> To do: If a line in the listing below contains "turquoise", return that line.

> Records for this exercise:
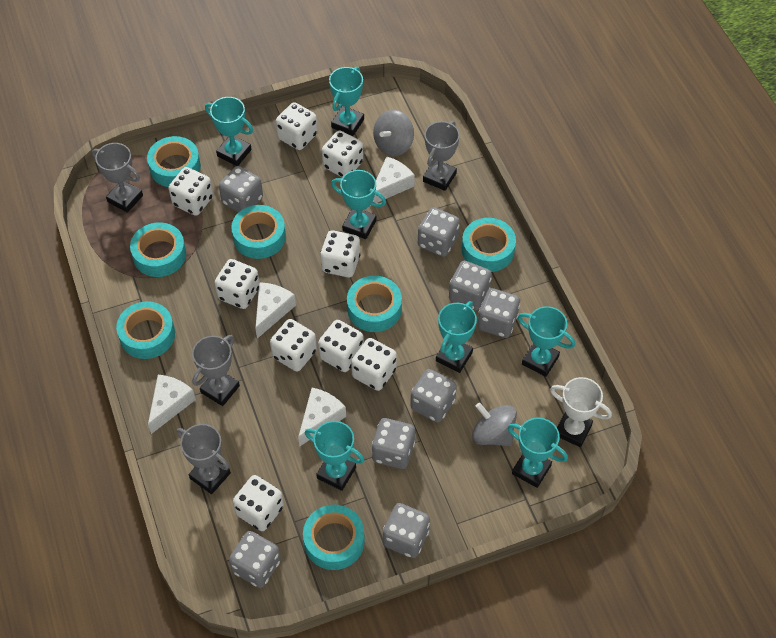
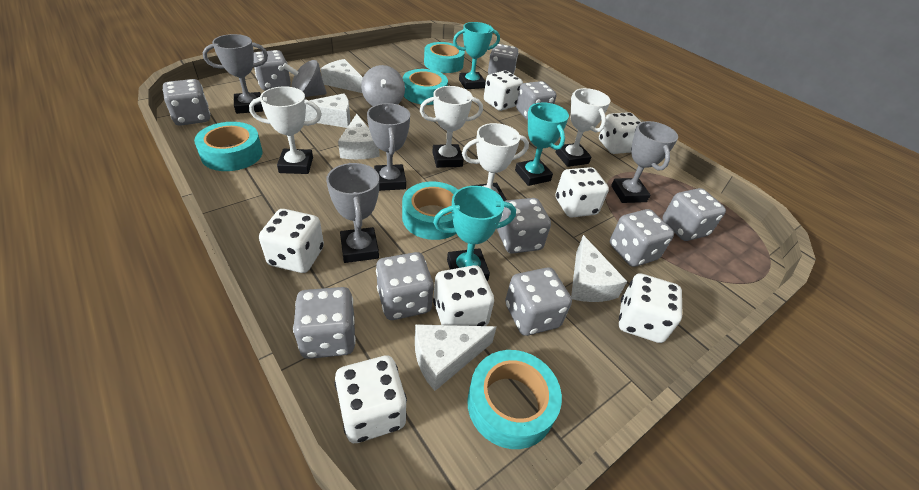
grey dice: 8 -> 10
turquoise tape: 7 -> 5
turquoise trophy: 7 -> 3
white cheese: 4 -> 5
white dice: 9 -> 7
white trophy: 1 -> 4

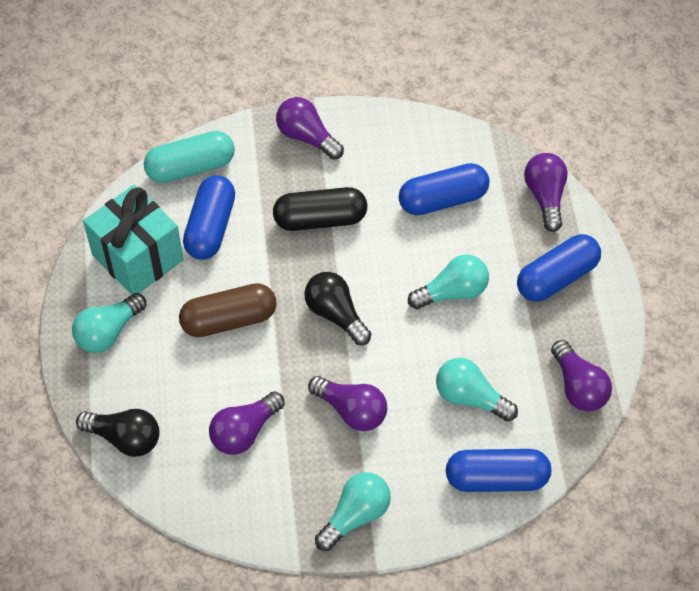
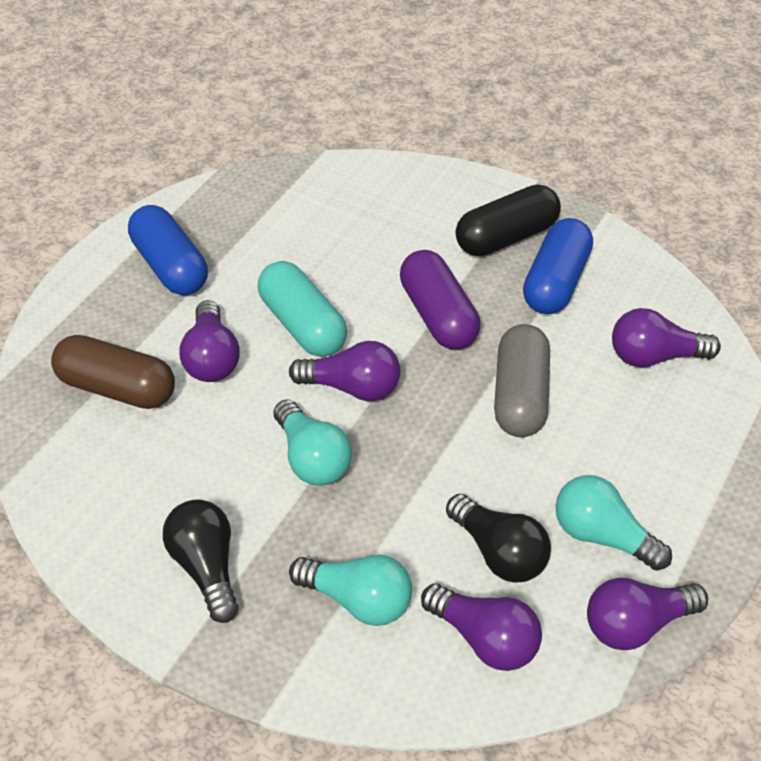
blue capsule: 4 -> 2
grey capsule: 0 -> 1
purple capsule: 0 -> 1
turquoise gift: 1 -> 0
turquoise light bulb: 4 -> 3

--

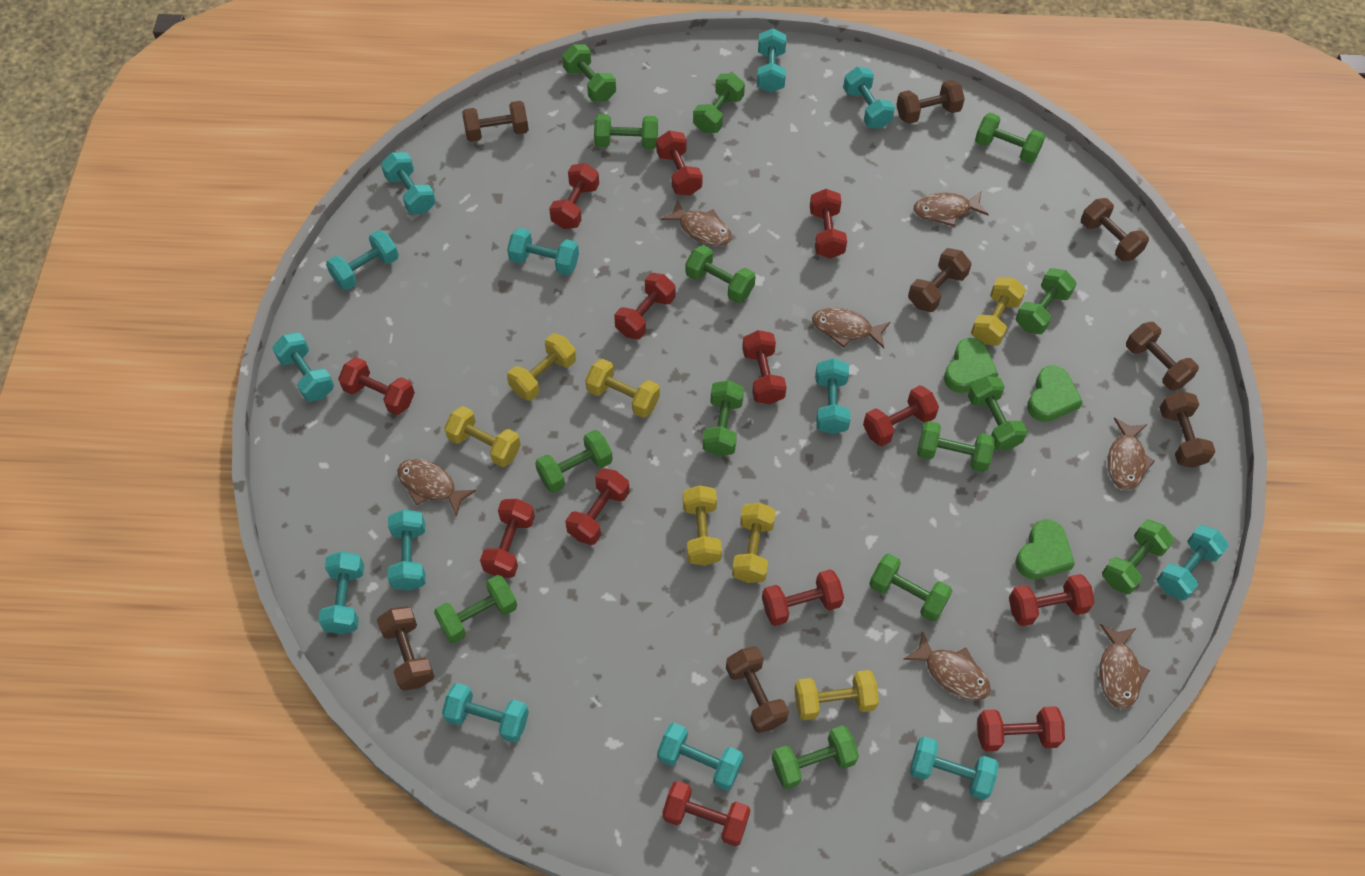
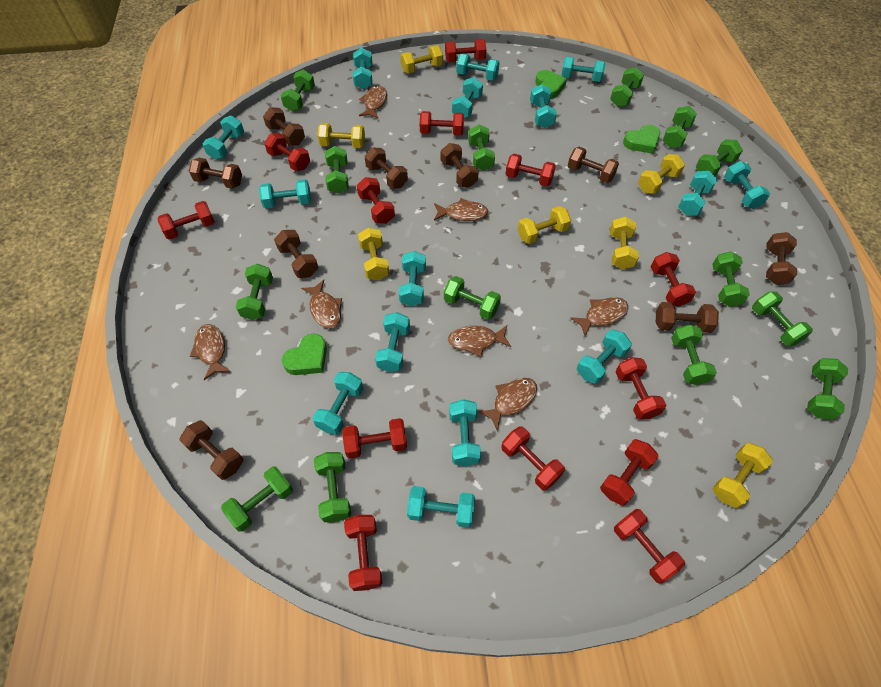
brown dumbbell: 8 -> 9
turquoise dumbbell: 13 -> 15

---

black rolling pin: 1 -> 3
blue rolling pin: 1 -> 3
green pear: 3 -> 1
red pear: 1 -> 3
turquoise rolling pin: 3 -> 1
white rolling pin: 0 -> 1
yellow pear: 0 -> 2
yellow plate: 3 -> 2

> Result of this exercise:
turquoise tape: 7 -> 5
turquoise trophy: 7 -> 3
turquoise gift: 1 -> 0
turquoise light bulb: 4 -> 3
turquoise dumbbell: 13 -> 15
turquoise rolling pin: 3 -> 1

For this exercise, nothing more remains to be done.